Your output should be the lines of the entries below, exactly, from the first one through the line that holds "red can [287,345,320,412]".

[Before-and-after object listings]
--

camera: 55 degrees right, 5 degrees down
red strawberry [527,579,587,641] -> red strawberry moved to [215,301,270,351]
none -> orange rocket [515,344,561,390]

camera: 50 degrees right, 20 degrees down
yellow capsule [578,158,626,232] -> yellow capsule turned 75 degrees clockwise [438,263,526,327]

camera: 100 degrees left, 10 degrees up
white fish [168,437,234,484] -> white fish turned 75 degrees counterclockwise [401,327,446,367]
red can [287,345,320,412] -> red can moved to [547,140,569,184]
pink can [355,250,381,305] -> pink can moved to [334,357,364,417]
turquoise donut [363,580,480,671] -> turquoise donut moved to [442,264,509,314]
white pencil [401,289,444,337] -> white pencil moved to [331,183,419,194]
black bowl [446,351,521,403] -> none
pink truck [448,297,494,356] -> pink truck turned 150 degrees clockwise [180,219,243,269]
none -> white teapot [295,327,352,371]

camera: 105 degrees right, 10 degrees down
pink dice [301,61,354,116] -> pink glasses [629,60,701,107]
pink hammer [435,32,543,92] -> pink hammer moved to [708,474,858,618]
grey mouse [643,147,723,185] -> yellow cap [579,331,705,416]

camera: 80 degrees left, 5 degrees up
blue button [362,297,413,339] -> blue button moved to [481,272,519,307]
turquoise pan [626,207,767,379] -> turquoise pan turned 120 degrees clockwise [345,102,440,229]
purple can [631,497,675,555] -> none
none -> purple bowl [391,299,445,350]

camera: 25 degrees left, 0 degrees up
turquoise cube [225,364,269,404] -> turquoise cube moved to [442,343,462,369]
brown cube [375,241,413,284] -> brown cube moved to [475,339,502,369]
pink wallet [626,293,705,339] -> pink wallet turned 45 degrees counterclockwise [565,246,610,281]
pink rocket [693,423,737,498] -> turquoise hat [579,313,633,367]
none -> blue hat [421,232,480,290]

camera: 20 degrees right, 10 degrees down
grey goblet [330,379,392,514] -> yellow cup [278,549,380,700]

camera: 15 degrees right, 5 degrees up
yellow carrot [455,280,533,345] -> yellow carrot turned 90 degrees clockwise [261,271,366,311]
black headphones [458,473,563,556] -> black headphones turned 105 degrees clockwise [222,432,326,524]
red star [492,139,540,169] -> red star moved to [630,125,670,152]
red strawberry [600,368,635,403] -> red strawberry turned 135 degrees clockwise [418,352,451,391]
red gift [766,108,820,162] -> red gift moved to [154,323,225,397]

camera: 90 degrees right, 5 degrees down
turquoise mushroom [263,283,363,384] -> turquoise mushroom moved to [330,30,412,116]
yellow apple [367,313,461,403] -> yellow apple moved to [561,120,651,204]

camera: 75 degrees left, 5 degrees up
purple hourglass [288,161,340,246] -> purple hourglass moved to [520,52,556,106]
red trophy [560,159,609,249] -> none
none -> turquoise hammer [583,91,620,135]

--

ANSWER BOX:
camera: 55 degrees right, 5 degrees down
red strawberry [527,579,587,641] -> red strawberry moved to [215,301,270,351]
none -> orange rocket [515,344,561,390]

camera: 50 degrees right, 20 degrees down
yellow capsule [578,158,626,232] -> yellow capsule turned 75 degrees clockwise [438,263,526,327]

camera: 100 degrees left, 10 degrees up
white fish [168,437,234,484] -> white fish turned 75 degrees counterclockwise [401,327,446,367]
red can [287,345,320,412] -> red can moved to [547,140,569,184]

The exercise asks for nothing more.